* **Required action**
Would you transcribe the line containing "(145, 337) = (284, 459): green" and every line after it, through the end of the records below, exactly and with nothing else?
━━━ Provided records
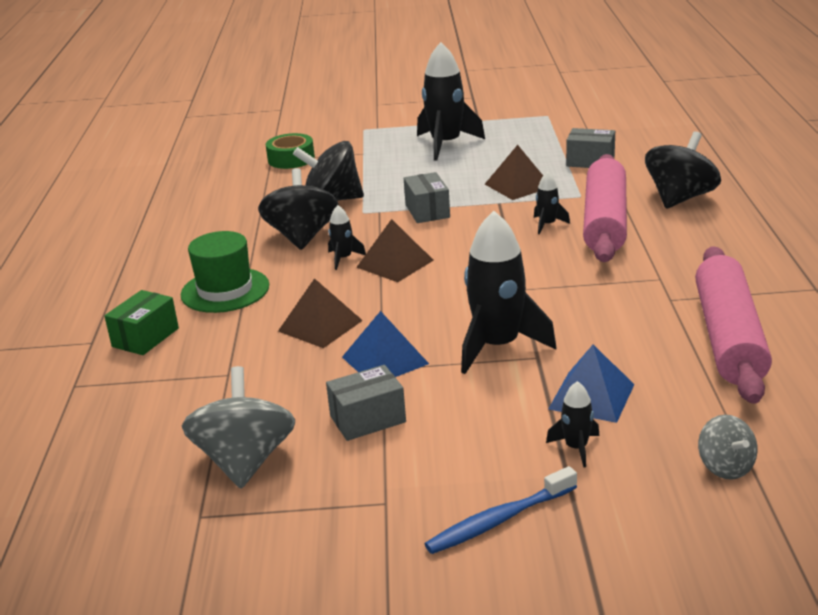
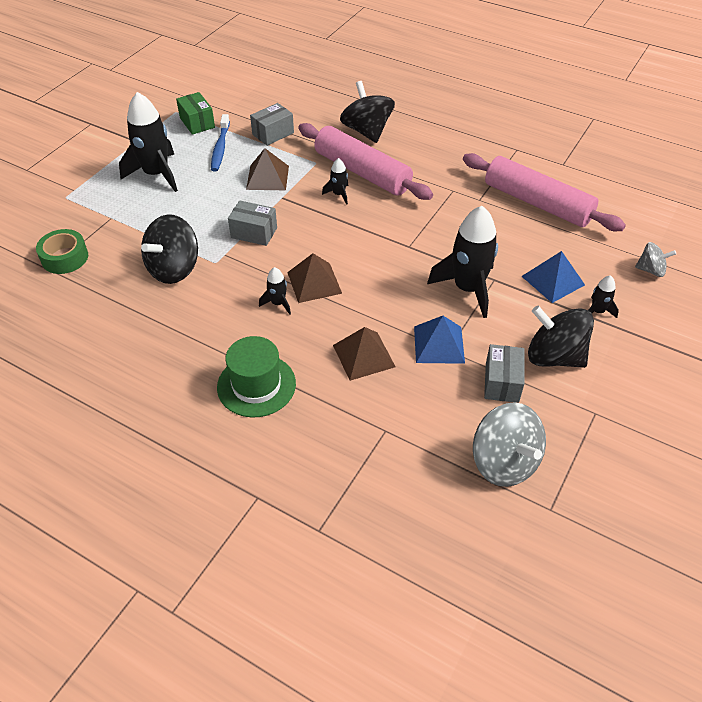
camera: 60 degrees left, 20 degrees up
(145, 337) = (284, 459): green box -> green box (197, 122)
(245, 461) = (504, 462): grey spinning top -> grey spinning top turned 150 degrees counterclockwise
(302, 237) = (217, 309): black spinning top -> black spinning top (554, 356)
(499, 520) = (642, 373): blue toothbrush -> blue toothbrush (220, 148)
━━━━━━
* **Your response**
(145, 337) = (284, 459): green box -> green box (197, 122)
(245, 461) = (504, 462): grey spinning top -> grey spinning top turned 150 degrees counterclockwise
(302, 237) = (217, 309): black spinning top -> black spinning top (554, 356)
(499, 520) = (642, 373): blue toothbrush -> blue toothbrush (220, 148)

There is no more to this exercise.